(Version comparison data)
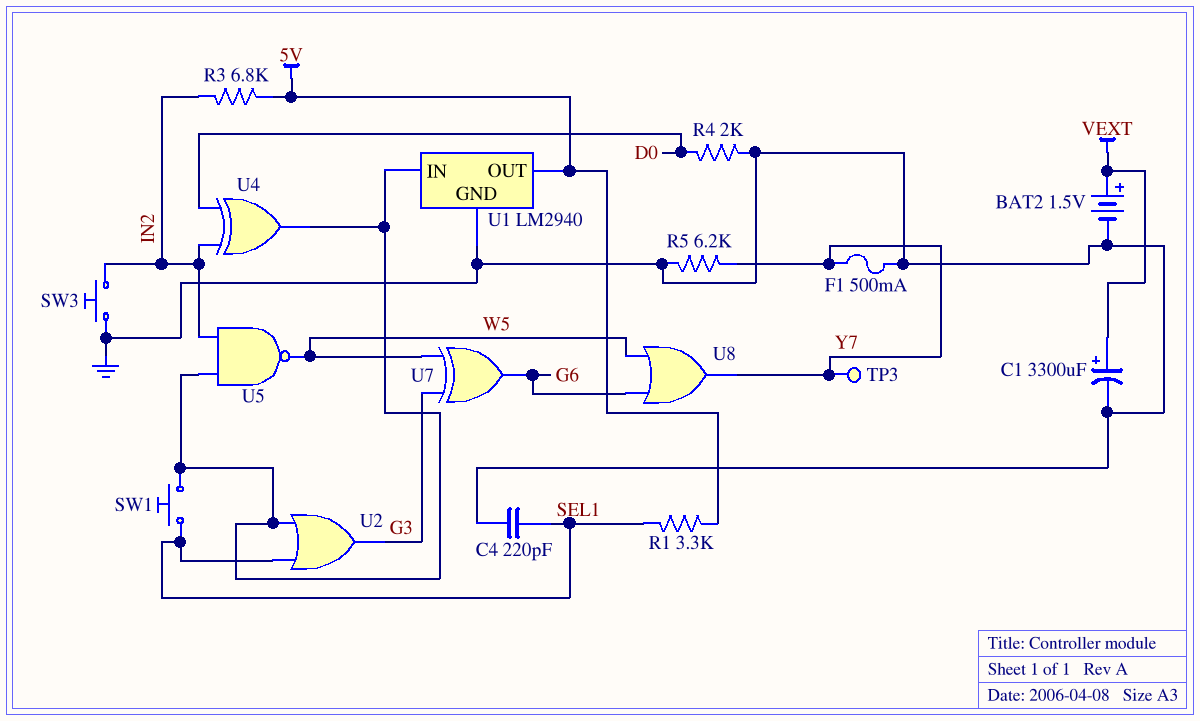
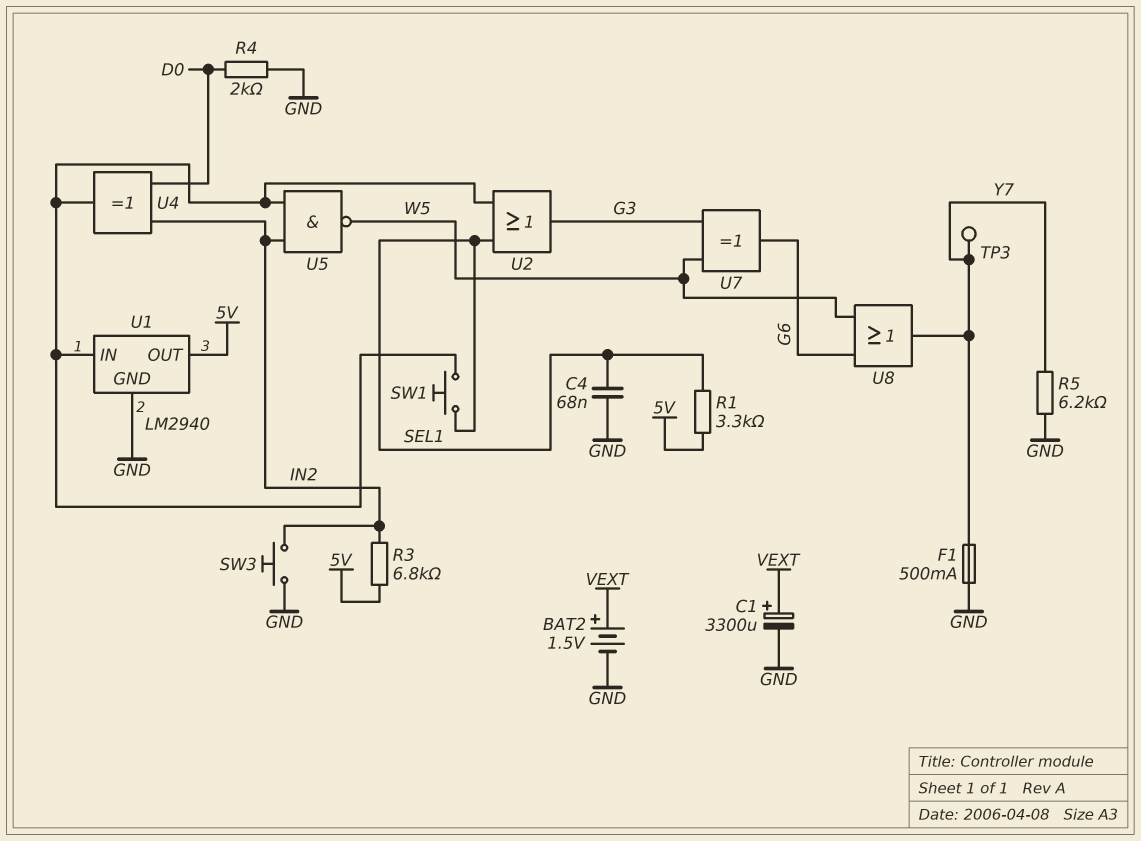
C4: 220pF (GND, SEL1) -> 68nF (GND, SEL1)

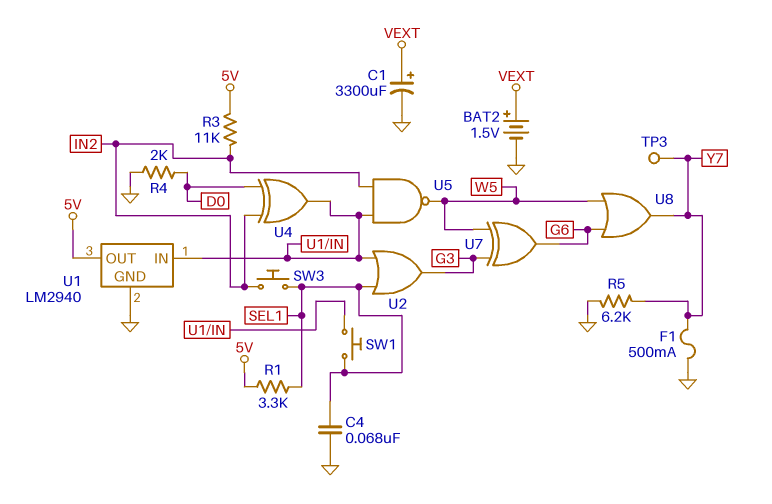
R3: 6.8k (5V, IN2) -> 11k (5V, IN2)
SW3: button (GND, IN2) -> button (IN2, SEL1)

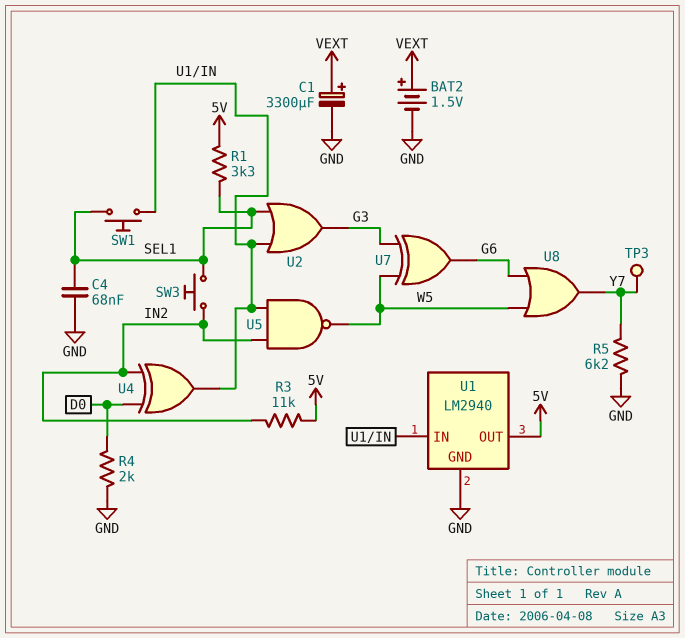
F1: 500mA (GND, Y7) -> none

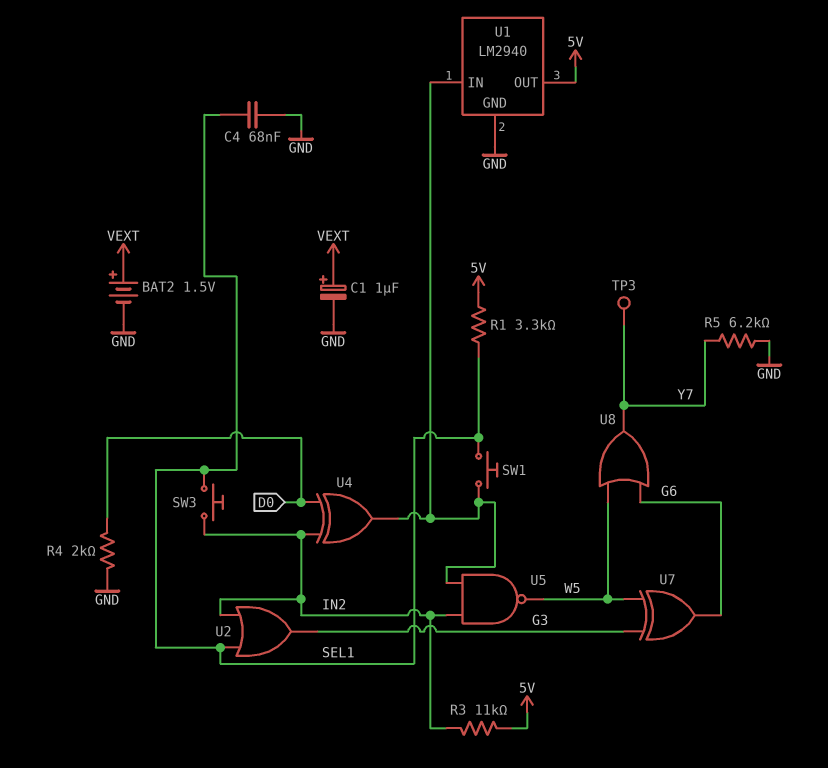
C1: 3300uF (plus VEXT, minus GND) -> 1uF (plus VEXT, minus GND)
U2: OR (in SEL1, in U1/IN, out G3) -> OR (in IN2, in SEL1, out G3)

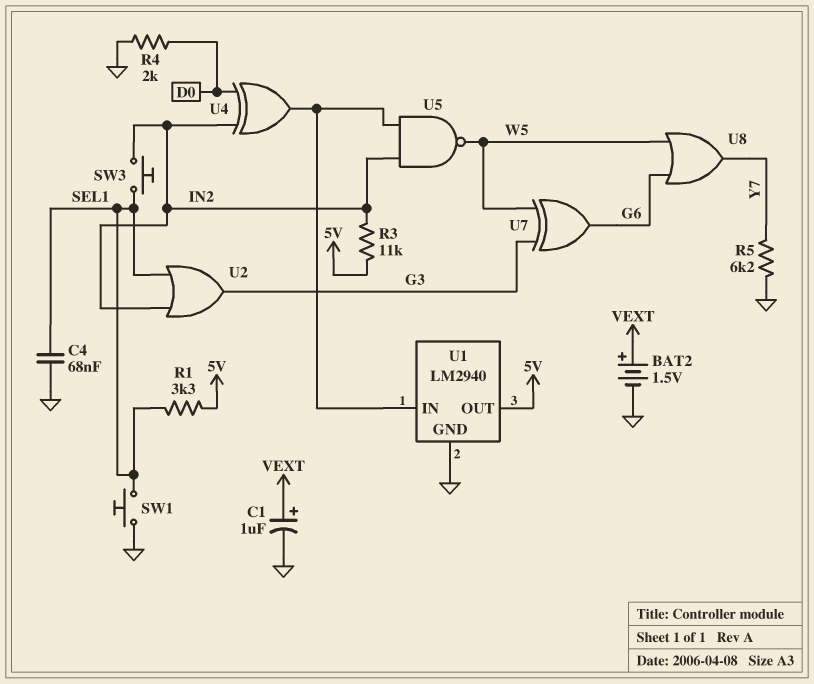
SW1: button (SEL1, U1/IN) -> button (GND, SEL1)
TP3: test point (Y7) -> none

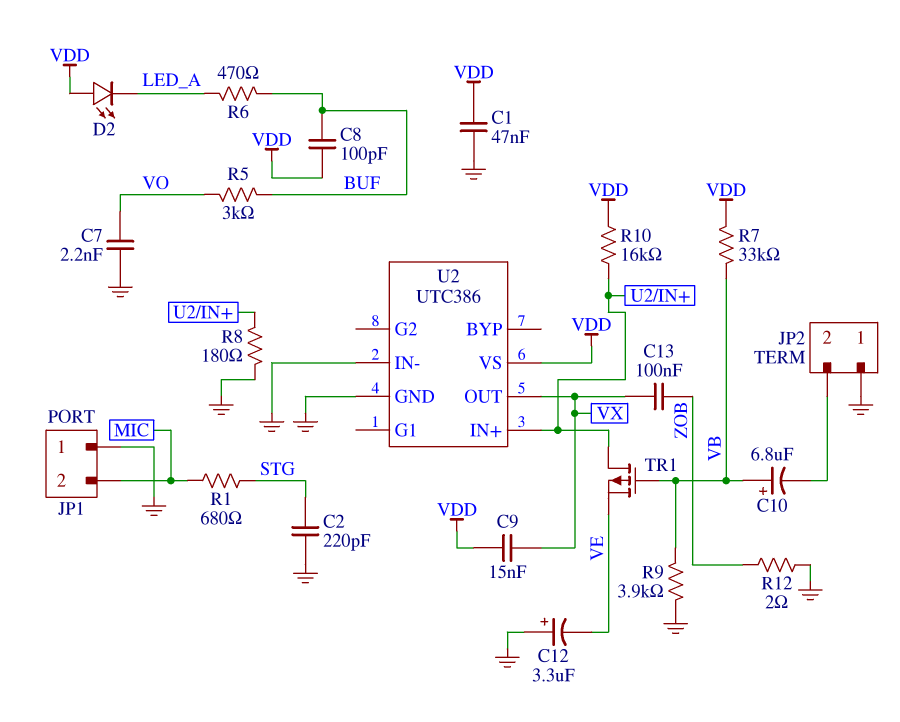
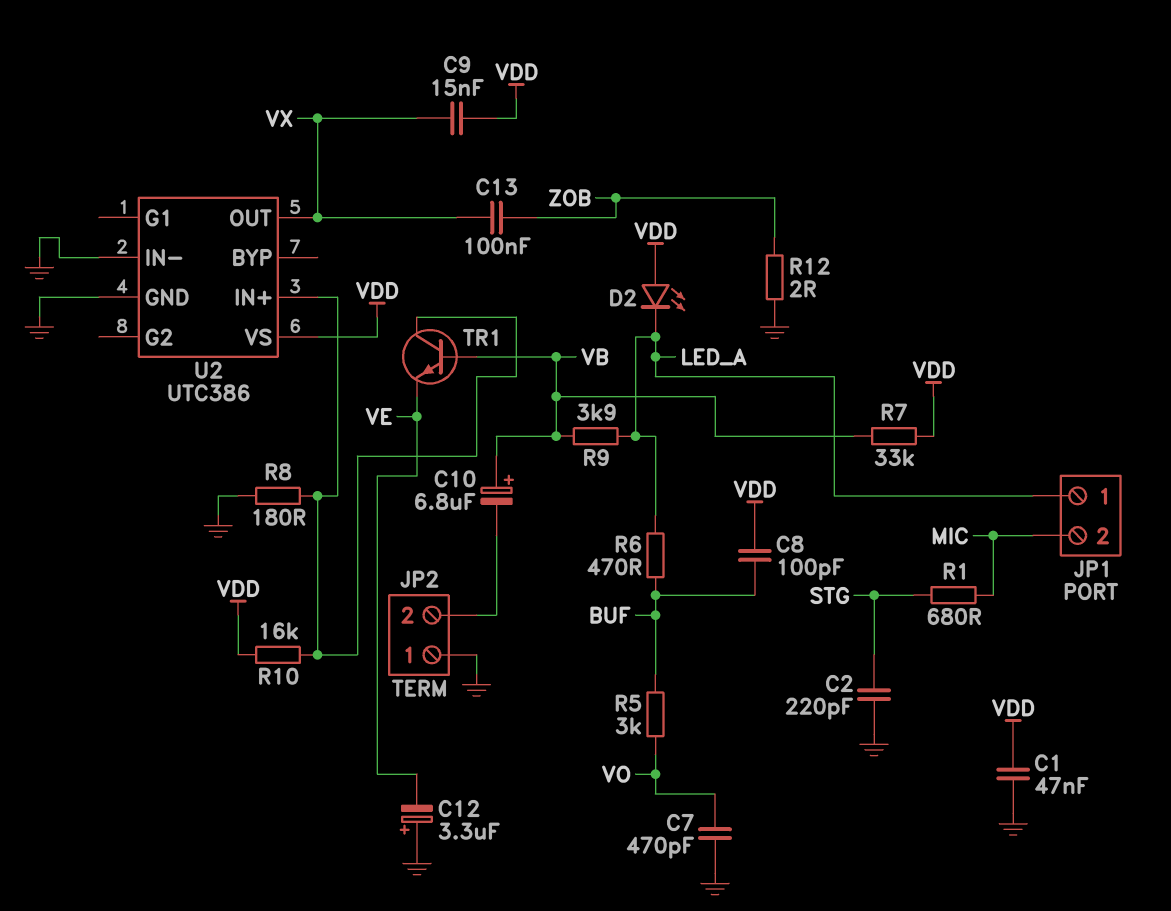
C7: 2.2nF (GND, VO) -> 470pF (GND, VO)
JP1 pin 1: GND -> LED_A
R9: 3.9k (GND, VB) -> 3.9k (LED_A, VB)
TR1: PMOS (G VB, D U2/IN+, S VE) -> NPN (B VB, C U2/IN+, E VE)

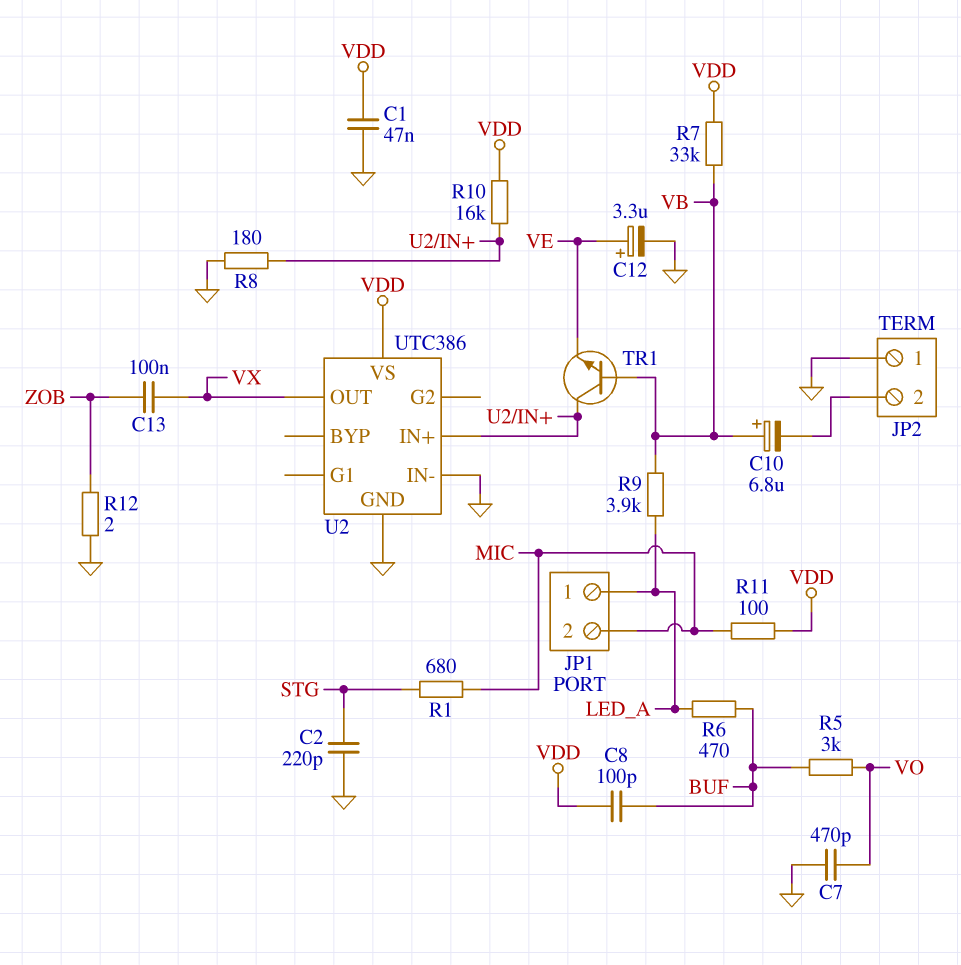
C9: 15nF (VDD, VX) -> none
C12: 3.3uF (plus GND, minus VE) -> 3.3uF (plus VE, minus GND)
D2: LED (A VDD, K LED_A) -> none
R11: none -> 100 (MIC, VDD)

**ABOUT THIS EXERCISE:** The exact lines from the beginning of the data through the one that contains "TR1: PMOS (G" must be given again, both ends included, and pictures must be left out.

**TASK RESULT:**
C4: 220pF (GND, SEL1) -> 68nF (GND, SEL1)

R3: 6.8k (5V, IN2) -> 11k (5V, IN2)
SW3: button (GND, IN2) -> button (IN2, SEL1)

F1: 500mA (GND, Y7) -> none

C1: 3300uF (plus VEXT, minus GND) -> 1uF (plus VEXT, minus GND)
U2: OR (in SEL1, in U1/IN, out G3) -> OR (in IN2, in SEL1, out G3)

SW1: button (SEL1, U1/IN) -> button (GND, SEL1)
TP3: test point (Y7) -> none

C7: 2.2nF (GND, VO) -> 470pF (GND, VO)
JP1 pin 1: GND -> LED_A
R9: 3.9k (GND, VB) -> 3.9k (LED_A, VB)
TR1: PMOS (G VB, D U2/IN+, S VE) -> NPN (B VB, C U2/IN+, E VE)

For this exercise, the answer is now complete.